▸ **EXERCISE PROMPT**
Show the lines below where "yellow" occurs.

DATA TO EXAMINE section start

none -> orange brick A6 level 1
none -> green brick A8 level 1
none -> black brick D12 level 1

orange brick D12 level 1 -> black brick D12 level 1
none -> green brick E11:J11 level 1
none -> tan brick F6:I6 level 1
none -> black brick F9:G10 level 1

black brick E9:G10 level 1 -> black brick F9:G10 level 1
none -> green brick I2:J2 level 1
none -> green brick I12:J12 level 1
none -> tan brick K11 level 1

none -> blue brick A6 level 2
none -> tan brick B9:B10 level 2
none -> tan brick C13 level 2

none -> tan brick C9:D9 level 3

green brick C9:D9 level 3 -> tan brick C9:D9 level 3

DATA TO EXAMINE section end
DATA TO EXAMINE section start

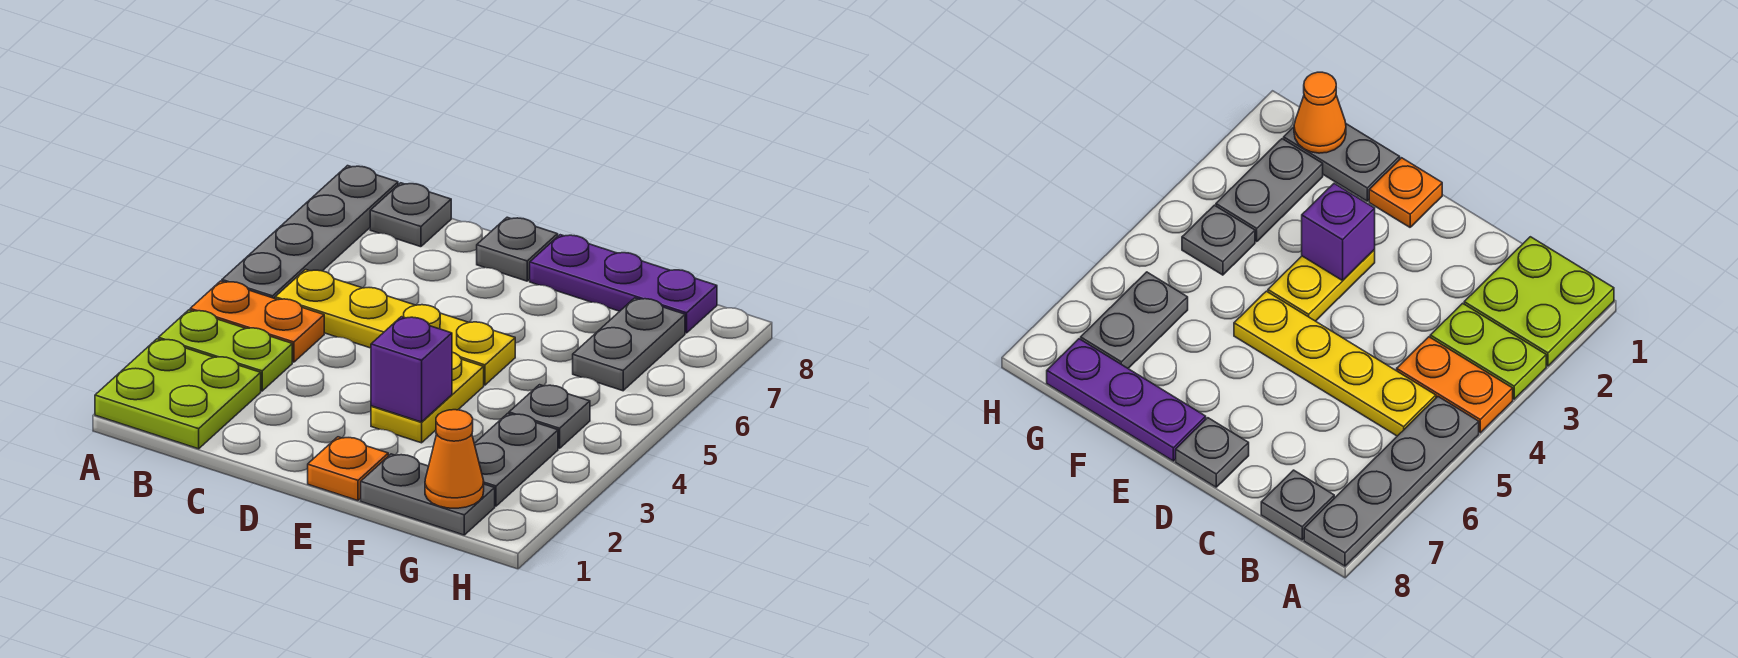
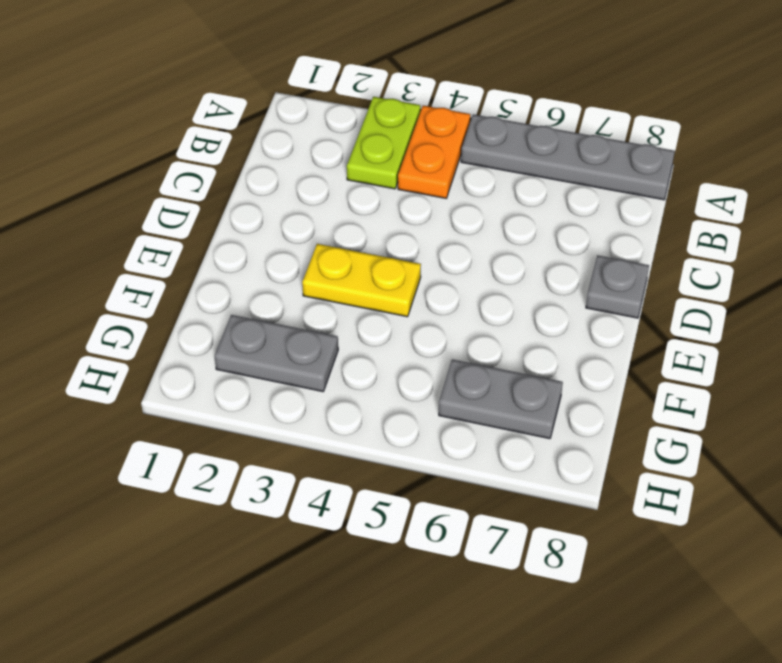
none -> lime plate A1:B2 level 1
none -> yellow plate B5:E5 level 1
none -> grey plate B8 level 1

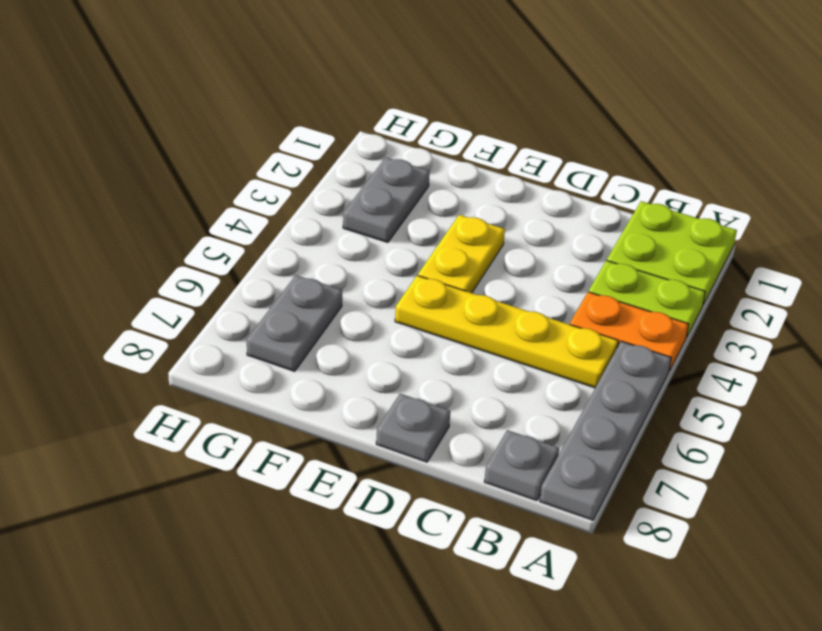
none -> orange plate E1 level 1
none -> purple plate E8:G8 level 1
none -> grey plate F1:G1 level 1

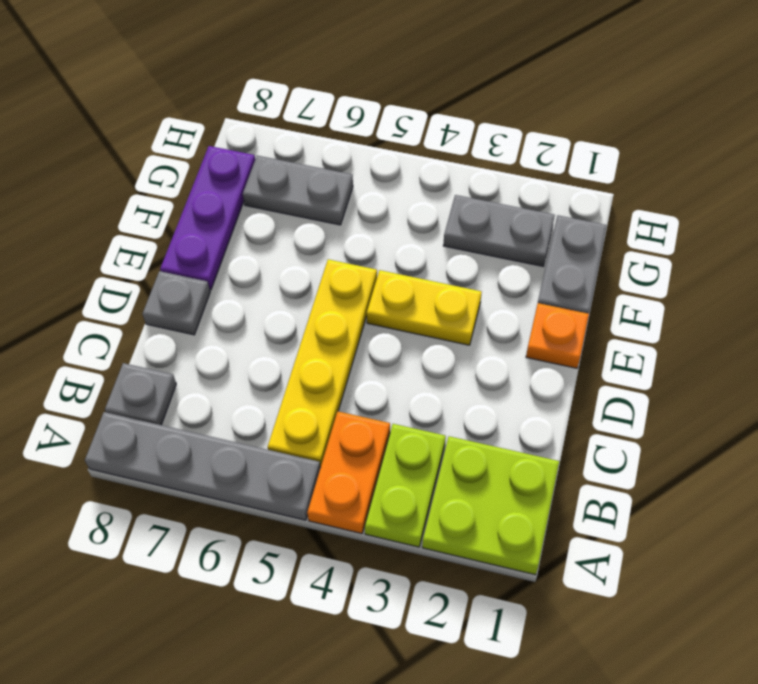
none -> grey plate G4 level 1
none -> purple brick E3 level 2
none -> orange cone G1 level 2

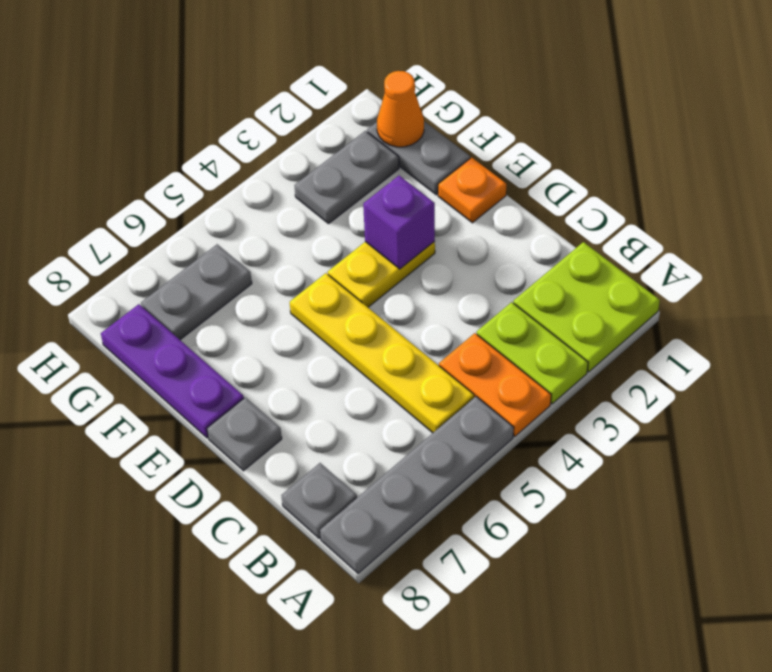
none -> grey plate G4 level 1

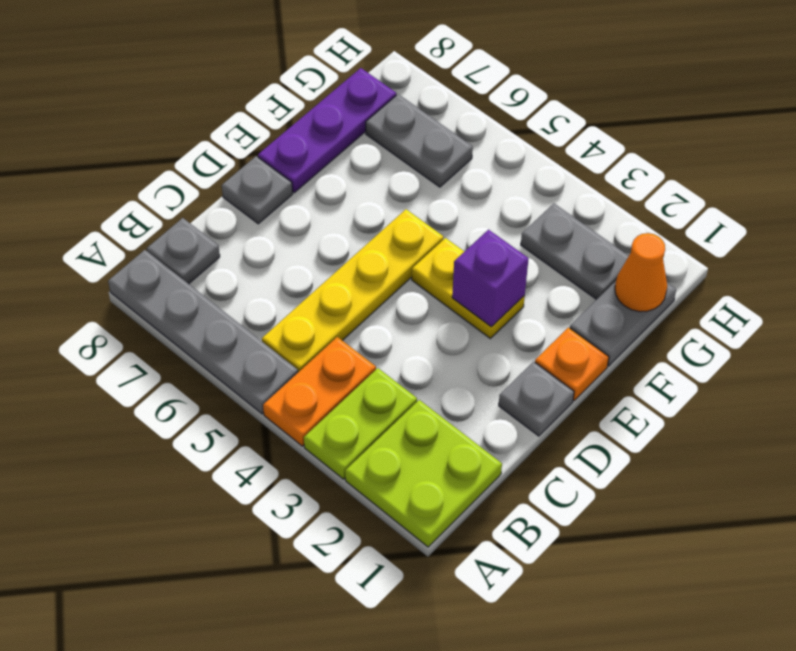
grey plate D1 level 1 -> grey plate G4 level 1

DATA TO EXAMINE section end
DATA TO EXAMINE section start

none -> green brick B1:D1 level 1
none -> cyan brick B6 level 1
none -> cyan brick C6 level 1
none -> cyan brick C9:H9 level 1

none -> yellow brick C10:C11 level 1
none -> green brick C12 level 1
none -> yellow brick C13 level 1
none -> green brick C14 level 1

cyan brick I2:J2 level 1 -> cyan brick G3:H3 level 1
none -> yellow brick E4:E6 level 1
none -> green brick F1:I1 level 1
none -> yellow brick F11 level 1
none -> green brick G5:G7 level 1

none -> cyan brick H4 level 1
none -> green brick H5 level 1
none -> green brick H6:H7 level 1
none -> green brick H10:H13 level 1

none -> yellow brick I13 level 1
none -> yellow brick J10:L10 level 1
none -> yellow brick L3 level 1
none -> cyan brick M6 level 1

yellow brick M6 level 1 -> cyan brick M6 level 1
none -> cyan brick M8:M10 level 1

DATA TO EXAMINE section end

▸ **REPLY TO THE TASK**
none -> yellow plate B5:E5 level 1
none -> yellow brick C10:C11 level 1
none -> yellow brick C13 level 1
none -> yellow brick E4:E6 level 1
none -> yellow brick F11 level 1
none -> yellow brick I13 level 1
none -> yellow brick J10:L10 level 1
none -> yellow brick L3 level 1
yellow brick M6 level 1 -> cyan brick M6 level 1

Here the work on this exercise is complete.